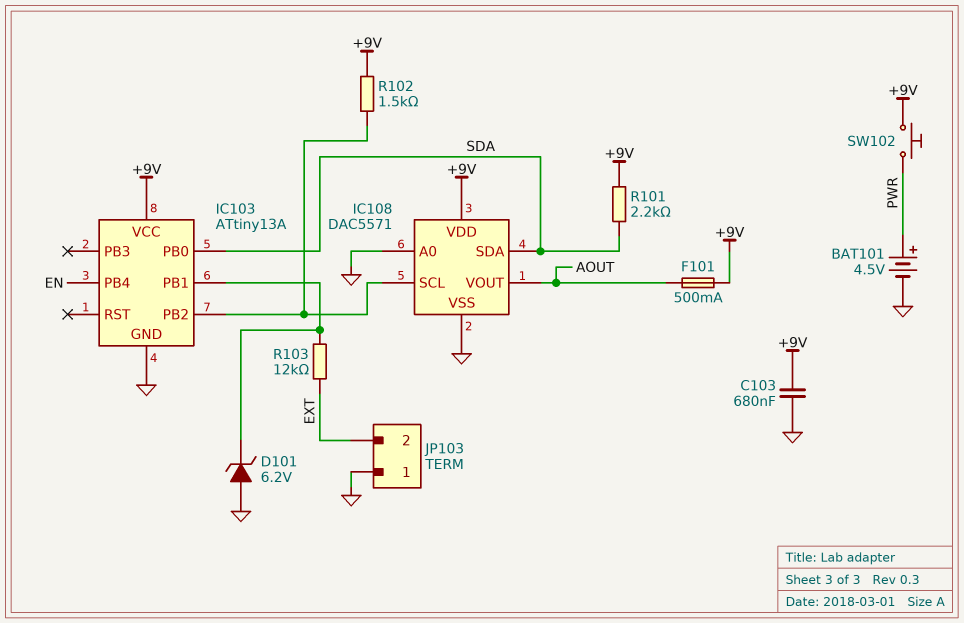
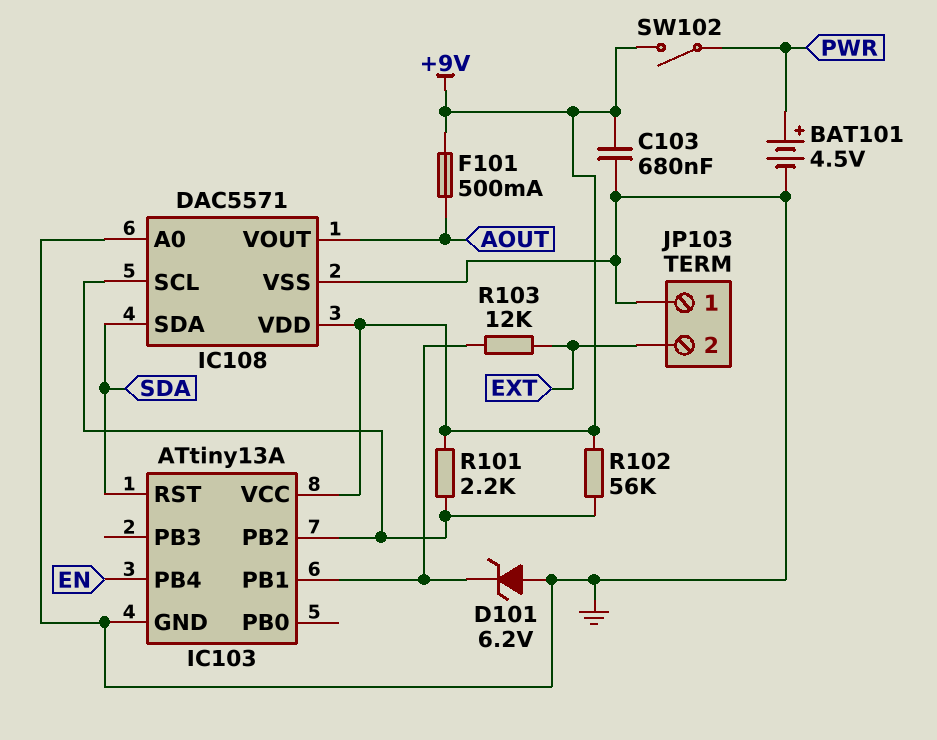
IC103 pin PB0: SDA -> none
IC103 pin RST: none -> SDA
R101: 2.2k (+9V, SDA) -> 2.2k (+9V, IC103/PB2)
R102: 1.5k (+9V, IC103/PB2) -> 56k (+9V, IC103/PB2)
SW102: button (+9V, PWR) -> switch (+9V, PWR)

------------------------------------------------------------

**WHAT IS REQUIRED:**
Each record must appear again exactly as written above, without its pictures.

**ANSWER BELOW:**
IC103 pin PB0: SDA -> none
IC103 pin RST: none -> SDA
R101: 2.2k (+9V, SDA) -> 2.2k (+9V, IC103/PB2)
R102: 1.5k (+9V, IC103/PB2) -> 56k (+9V, IC103/PB2)
SW102: button (+9V, PWR) -> switch (+9V, PWR)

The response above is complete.